*** Source records Section Begins ***

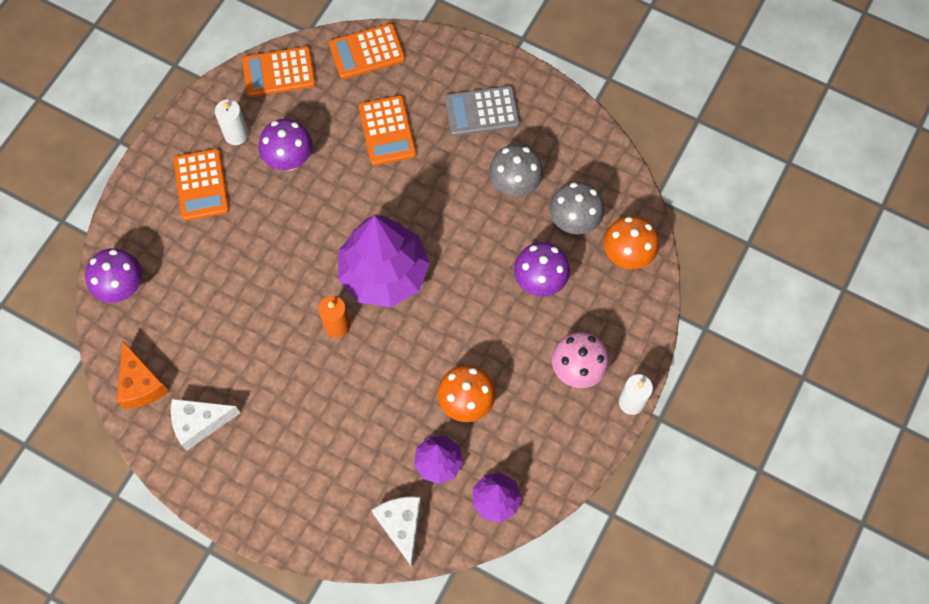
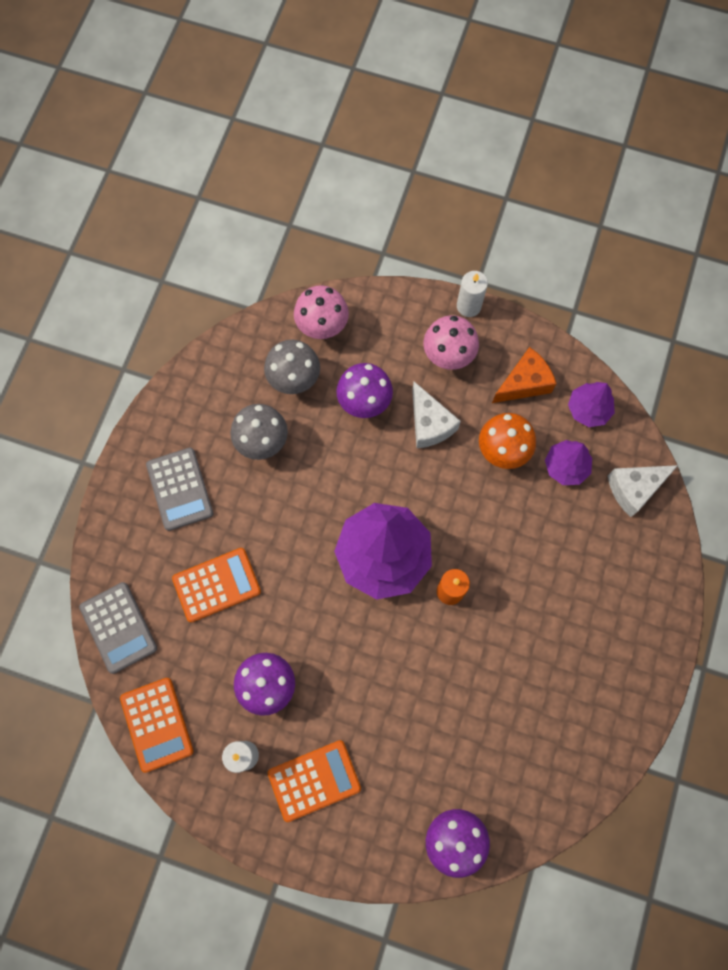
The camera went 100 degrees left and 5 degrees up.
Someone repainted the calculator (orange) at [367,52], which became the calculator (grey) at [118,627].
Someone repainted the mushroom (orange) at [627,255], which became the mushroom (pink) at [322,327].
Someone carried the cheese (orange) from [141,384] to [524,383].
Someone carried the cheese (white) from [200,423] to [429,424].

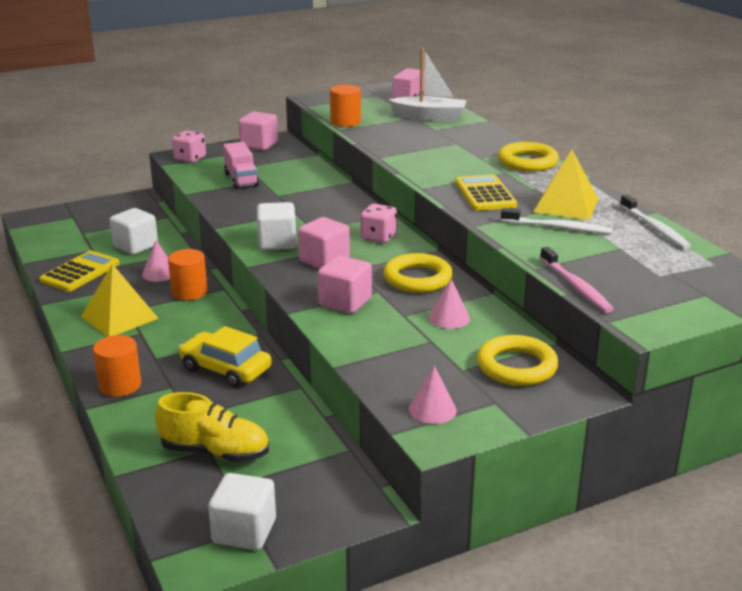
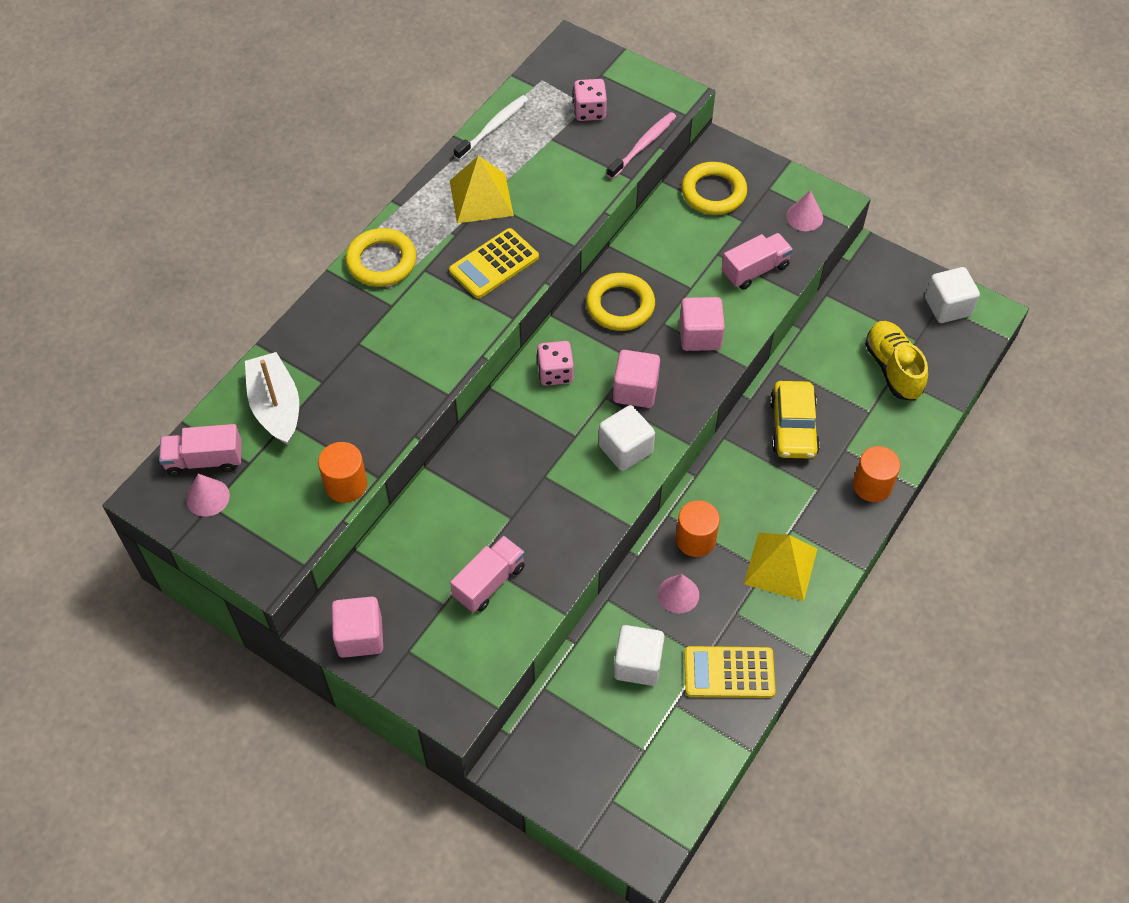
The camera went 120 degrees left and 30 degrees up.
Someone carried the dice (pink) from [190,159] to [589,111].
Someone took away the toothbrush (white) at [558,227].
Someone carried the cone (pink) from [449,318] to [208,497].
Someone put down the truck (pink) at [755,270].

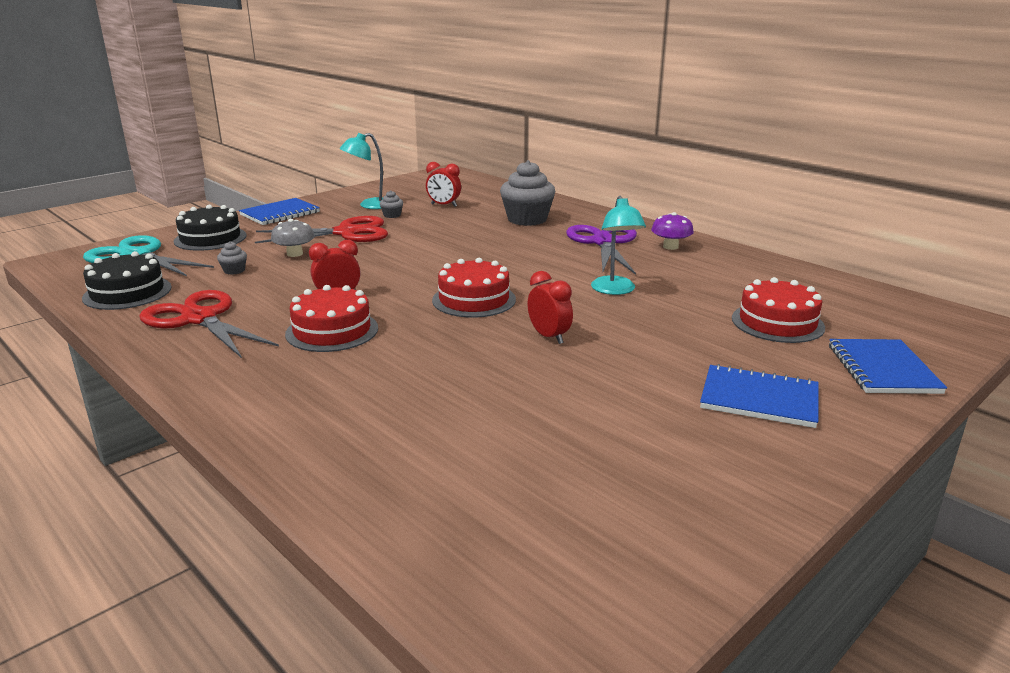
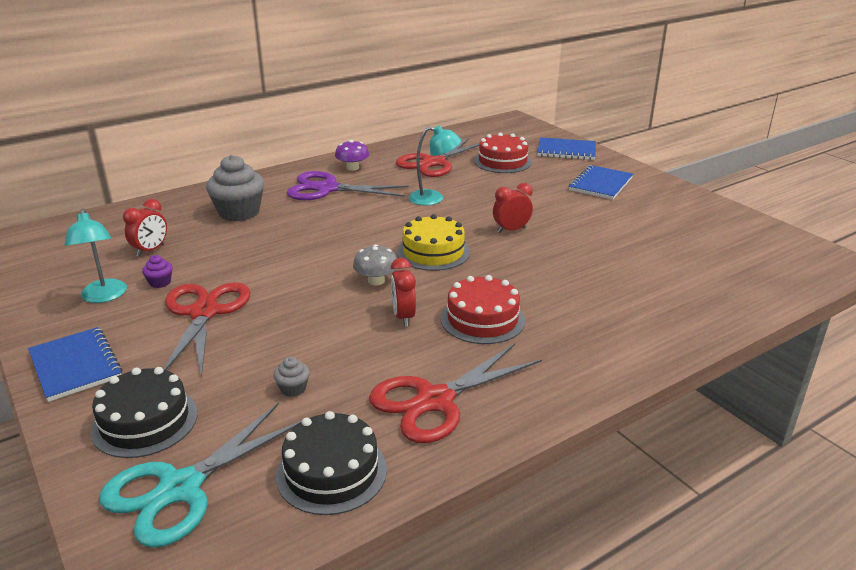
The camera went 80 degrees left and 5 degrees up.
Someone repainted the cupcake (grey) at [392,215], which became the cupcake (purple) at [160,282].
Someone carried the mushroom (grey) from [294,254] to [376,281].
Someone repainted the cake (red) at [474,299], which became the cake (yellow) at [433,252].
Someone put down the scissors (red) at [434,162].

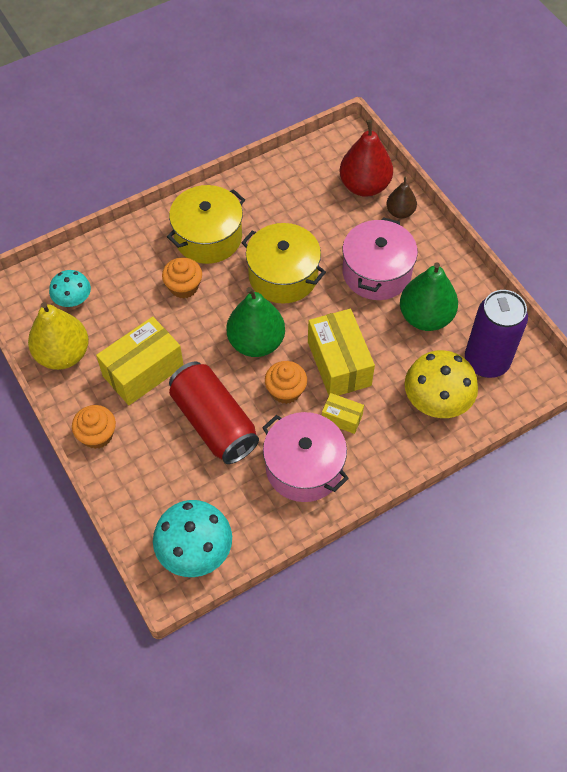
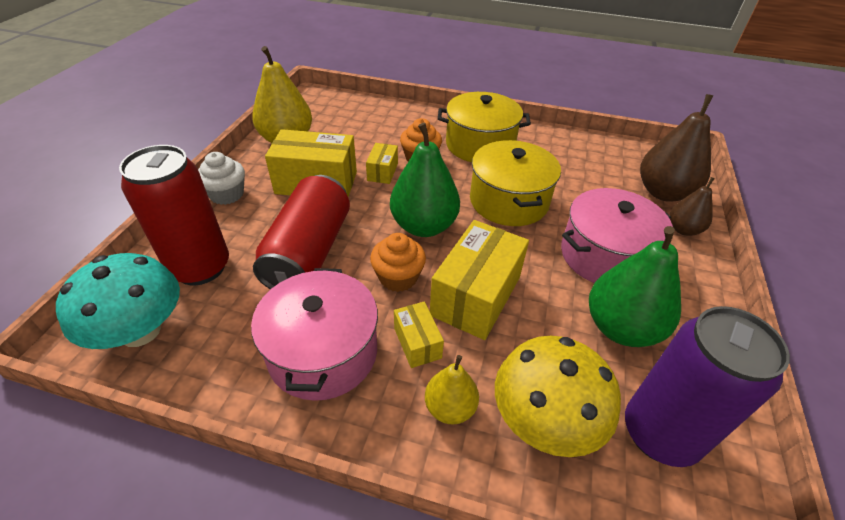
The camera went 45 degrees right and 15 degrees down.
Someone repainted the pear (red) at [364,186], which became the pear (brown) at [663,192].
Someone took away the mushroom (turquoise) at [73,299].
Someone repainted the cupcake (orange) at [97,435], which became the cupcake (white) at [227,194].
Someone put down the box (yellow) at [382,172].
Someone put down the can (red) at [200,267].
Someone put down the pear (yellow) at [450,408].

*** Source records Section Ends ***

**Description of the task**
Of the lines above, output exactly those from the line bearing "Someone repainted the mushroom" through the line bearing "Someone carried the cheese (orange)", inclusive.

**Exercise result**
Someone repainted the mushroom (orange) at [627,255], which became the mushroom (pink) at [322,327].
Someone carried the cheese (orange) from [141,384] to [524,383].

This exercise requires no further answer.